## ASSIGNMENT
Of the entries below, restate word for word only the section that runs from the line with "turquoise soap dispenser: 2 -> 5" to the line with "brown robot: 10 -> 8", counting both ends.

(Entries taken from a collection)
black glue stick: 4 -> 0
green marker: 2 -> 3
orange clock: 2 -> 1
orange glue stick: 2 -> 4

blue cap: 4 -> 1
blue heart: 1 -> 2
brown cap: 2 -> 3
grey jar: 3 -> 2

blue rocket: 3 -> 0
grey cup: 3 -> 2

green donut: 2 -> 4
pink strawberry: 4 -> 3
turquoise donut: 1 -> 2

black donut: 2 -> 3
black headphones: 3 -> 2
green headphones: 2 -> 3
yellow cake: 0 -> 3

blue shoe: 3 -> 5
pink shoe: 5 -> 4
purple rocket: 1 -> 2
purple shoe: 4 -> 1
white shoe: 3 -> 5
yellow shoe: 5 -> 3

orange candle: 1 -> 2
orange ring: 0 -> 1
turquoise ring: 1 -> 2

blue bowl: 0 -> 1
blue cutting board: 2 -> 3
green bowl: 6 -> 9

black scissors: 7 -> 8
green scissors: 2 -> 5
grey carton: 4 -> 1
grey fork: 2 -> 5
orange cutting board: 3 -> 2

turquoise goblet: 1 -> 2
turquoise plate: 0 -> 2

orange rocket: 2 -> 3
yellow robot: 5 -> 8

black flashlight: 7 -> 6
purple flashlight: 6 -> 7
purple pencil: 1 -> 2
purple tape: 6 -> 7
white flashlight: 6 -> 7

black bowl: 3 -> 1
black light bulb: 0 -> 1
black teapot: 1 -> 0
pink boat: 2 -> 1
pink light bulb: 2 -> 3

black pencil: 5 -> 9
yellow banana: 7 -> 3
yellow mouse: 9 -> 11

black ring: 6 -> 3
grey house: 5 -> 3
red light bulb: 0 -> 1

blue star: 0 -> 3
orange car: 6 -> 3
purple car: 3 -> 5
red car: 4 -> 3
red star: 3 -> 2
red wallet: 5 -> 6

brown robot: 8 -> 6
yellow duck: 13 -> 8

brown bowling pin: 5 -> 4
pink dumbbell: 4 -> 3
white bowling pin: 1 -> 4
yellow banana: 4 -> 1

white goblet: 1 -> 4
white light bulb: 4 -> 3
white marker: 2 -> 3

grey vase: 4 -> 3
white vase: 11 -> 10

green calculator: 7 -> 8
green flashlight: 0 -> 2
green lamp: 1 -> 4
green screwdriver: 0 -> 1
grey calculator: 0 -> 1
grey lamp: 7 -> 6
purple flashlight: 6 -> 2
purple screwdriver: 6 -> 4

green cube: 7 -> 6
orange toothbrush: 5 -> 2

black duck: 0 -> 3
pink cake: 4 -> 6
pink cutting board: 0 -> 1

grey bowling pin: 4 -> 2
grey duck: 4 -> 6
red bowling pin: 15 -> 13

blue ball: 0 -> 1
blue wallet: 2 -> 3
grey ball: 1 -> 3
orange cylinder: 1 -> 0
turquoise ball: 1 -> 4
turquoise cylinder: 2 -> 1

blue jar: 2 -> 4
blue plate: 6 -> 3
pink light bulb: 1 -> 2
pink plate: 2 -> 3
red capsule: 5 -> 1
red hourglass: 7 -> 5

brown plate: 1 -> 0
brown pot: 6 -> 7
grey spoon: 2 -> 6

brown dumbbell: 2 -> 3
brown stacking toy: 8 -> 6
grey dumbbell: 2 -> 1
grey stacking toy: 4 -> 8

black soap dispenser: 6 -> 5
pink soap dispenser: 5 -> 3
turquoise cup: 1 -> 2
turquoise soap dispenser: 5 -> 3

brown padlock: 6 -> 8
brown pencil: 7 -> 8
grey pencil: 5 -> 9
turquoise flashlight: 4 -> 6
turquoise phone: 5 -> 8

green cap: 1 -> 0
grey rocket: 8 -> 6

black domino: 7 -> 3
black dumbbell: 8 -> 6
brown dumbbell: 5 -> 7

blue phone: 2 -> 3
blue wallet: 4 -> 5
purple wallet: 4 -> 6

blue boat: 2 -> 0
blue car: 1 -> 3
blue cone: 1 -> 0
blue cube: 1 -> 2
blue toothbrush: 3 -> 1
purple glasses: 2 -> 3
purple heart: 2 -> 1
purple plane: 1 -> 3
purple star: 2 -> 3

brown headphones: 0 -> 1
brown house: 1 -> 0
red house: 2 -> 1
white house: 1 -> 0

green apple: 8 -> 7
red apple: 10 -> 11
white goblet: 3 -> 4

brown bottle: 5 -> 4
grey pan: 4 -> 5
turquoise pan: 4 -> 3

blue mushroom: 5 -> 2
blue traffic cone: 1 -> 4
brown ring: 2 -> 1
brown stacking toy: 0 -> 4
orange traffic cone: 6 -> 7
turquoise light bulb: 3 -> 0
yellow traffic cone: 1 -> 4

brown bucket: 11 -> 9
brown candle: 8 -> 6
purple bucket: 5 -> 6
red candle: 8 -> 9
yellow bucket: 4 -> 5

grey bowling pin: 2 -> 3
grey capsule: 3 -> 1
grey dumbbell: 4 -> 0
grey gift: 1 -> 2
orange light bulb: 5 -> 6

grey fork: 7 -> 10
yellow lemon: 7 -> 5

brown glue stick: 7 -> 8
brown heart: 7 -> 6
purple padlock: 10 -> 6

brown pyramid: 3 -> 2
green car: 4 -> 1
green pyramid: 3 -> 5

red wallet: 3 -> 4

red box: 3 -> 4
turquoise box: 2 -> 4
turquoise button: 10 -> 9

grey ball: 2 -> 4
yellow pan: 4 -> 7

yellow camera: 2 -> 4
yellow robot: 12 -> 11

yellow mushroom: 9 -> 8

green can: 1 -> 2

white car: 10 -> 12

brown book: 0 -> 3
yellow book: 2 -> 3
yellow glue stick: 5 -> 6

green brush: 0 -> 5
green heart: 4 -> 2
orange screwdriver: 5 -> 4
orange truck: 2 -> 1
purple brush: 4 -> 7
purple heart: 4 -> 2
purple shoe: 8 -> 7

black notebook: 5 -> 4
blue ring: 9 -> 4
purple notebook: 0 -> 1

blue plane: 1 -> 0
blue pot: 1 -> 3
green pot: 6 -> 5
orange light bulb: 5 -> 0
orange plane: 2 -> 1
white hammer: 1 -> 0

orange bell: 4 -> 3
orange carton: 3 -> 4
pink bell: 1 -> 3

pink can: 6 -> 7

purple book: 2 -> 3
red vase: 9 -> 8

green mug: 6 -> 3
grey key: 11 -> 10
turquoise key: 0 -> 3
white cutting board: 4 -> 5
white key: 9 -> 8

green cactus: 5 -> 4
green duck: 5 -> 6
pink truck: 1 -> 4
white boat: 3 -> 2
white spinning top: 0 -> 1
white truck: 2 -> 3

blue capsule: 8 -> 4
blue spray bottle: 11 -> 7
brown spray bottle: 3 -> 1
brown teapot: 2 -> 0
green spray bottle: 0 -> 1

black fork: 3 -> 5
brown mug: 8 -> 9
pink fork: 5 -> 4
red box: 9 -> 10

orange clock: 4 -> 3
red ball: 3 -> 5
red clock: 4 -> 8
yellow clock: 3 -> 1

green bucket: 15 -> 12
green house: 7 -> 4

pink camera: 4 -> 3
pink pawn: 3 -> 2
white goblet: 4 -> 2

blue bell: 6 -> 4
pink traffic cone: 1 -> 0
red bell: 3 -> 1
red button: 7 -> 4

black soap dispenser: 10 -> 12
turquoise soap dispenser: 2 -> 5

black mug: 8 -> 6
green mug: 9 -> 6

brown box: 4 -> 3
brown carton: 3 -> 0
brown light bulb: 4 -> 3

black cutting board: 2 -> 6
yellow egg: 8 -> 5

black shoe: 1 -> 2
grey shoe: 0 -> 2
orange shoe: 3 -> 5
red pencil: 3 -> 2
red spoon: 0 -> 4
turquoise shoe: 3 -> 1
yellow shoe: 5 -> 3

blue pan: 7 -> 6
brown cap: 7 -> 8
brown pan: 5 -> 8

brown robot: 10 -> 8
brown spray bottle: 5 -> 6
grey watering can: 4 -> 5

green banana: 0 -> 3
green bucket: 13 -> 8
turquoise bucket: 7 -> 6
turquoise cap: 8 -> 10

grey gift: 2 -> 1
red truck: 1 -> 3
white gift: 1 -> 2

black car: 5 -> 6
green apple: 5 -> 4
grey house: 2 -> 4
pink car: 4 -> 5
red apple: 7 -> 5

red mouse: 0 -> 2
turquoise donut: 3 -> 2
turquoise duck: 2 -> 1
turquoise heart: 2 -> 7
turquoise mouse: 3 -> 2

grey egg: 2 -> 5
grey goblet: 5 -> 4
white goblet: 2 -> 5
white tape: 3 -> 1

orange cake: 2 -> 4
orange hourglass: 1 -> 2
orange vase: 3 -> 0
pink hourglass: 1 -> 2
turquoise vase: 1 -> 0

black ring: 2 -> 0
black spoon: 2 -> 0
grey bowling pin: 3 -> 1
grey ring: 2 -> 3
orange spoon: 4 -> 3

## WRITTEN RESPONSE
turquoise soap dispenser: 2 -> 5

black mug: 8 -> 6
green mug: 9 -> 6

brown box: 4 -> 3
brown carton: 3 -> 0
brown light bulb: 4 -> 3

black cutting board: 2 -> 6
yellow egg: 8 -> 5

black shoe: 1 -> 2
grey shoe: 0 -> 2
orange shoe: 3 -> 5
red pencil: 3 -> 2
red spoon: 0 -> 4
turquoise shoe: 3 -> 1
yellow shoe: 5 -> 3

blue pan: 7 -> 6
brown cap: 7 -> 8
brown pan: 5 -> 8

brown robot: 10 -> 8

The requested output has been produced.